_Entries shown_:
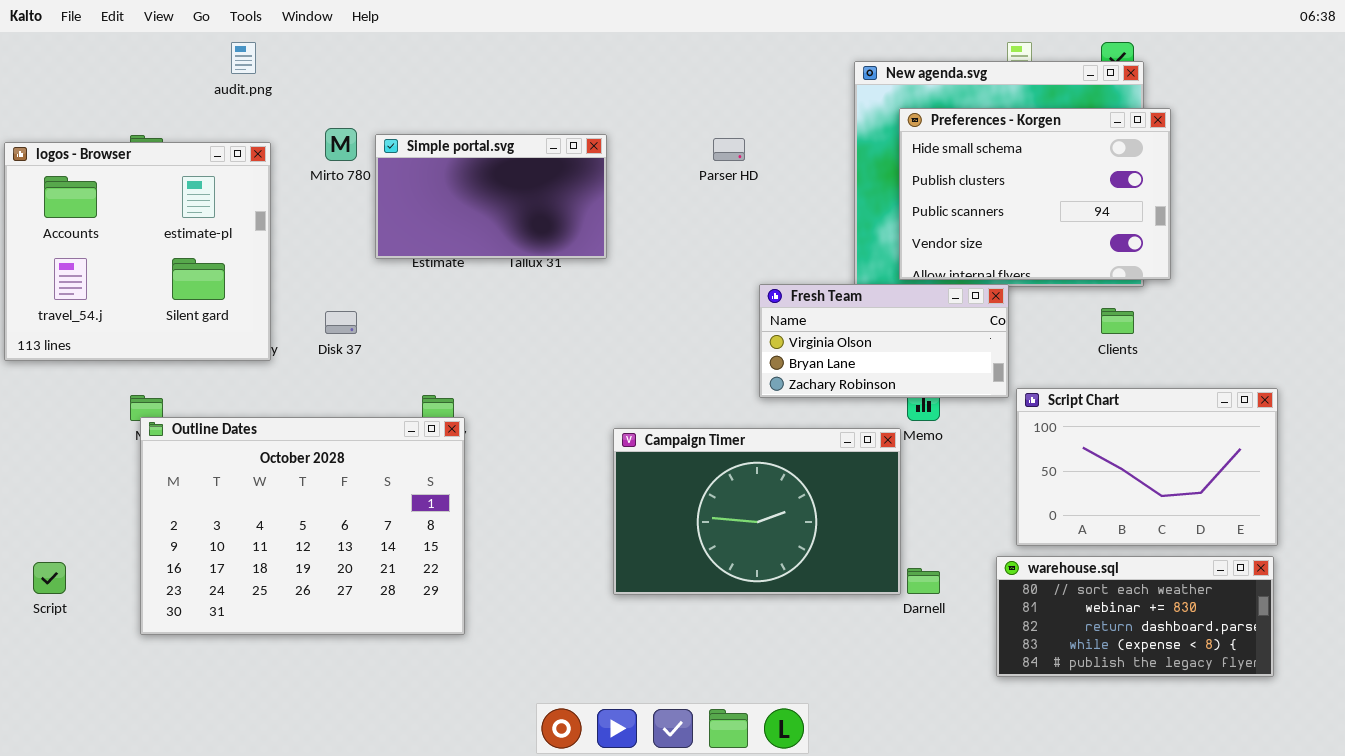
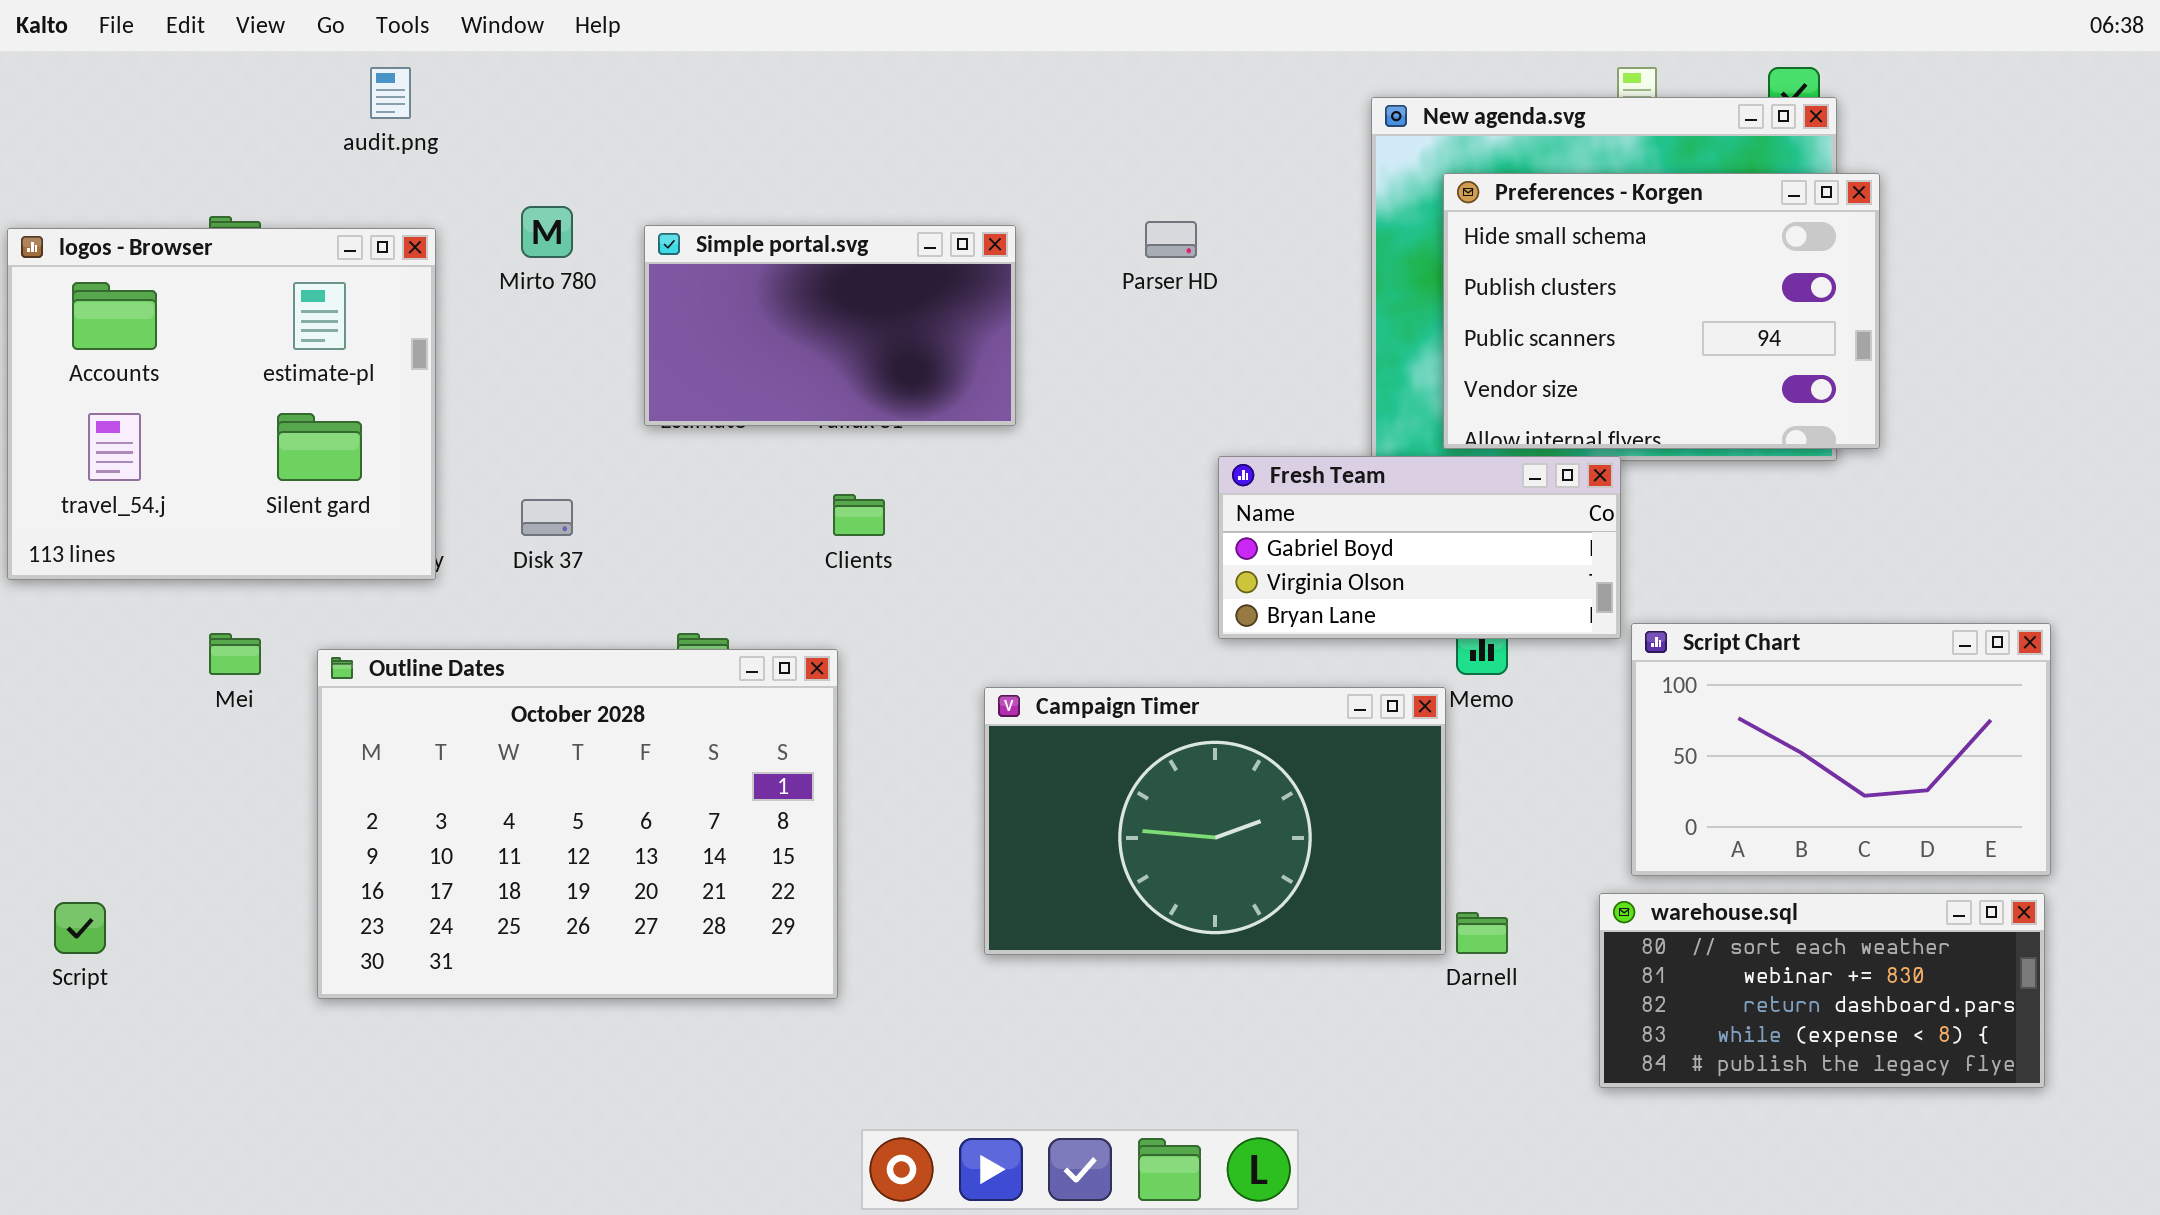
Simple portal.svg: [375,134,607,259] -> [644,225,1016,426], moved
Fresh Team: [759,284,1009,398] -> [1218,456,1621,639], scrolled up 1 row
Clients: [1101,308,1134,334] -> [833,494,885,536], moved
Outline Dates: [140,417,465,635] -> [317,649,838,999], moved

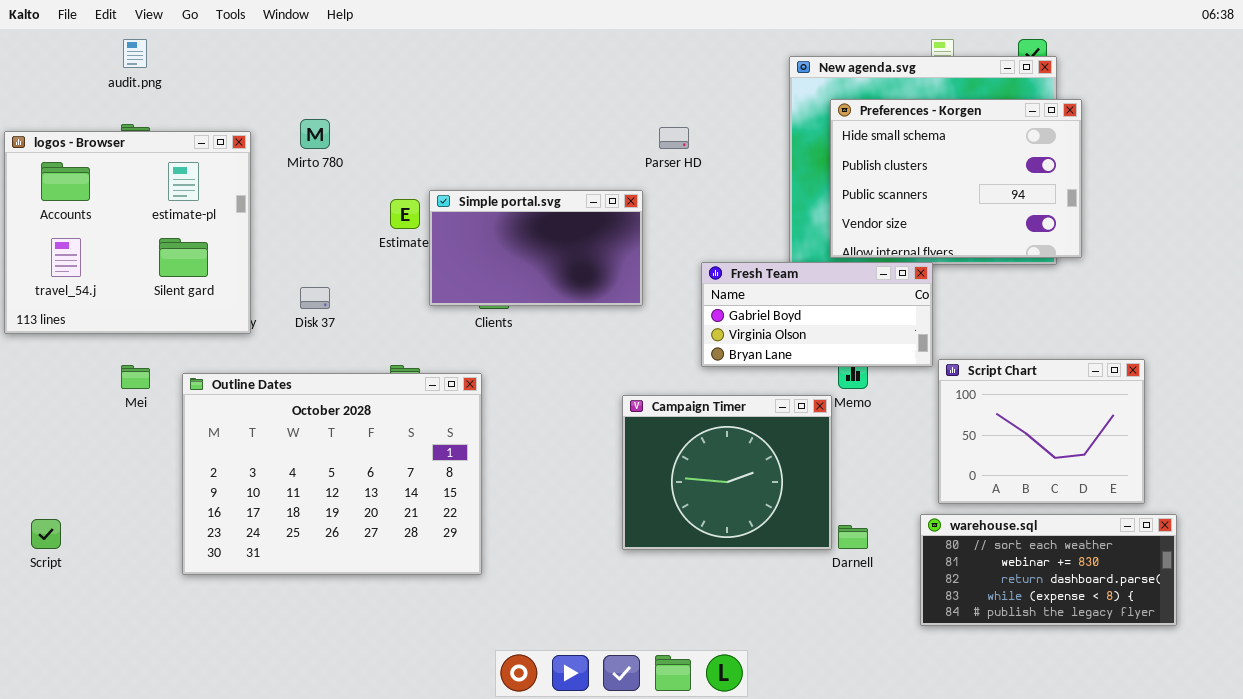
audit.png: [370,67,411,119] -> [123,39,147,68], moved
Simple portal.svg: [644,225,1016,426] -> [429,190,643,306], moved
Script Chart: [1631,623,2051,876] -> [938,359,1145,504], resized
Campaign Timer: [984,687,1446,955] -> [622,395,832,550], resized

_What needs to be done_: Find "Simple" in the preceding records. Copy each line that holds it.

_Solution for this task_:
Simple portal.svg: [375,134,607,259] -> [644,225,1016,426], moved
Simple portal.svg: [644,225,1016,426] -> [429,190,643,306], moved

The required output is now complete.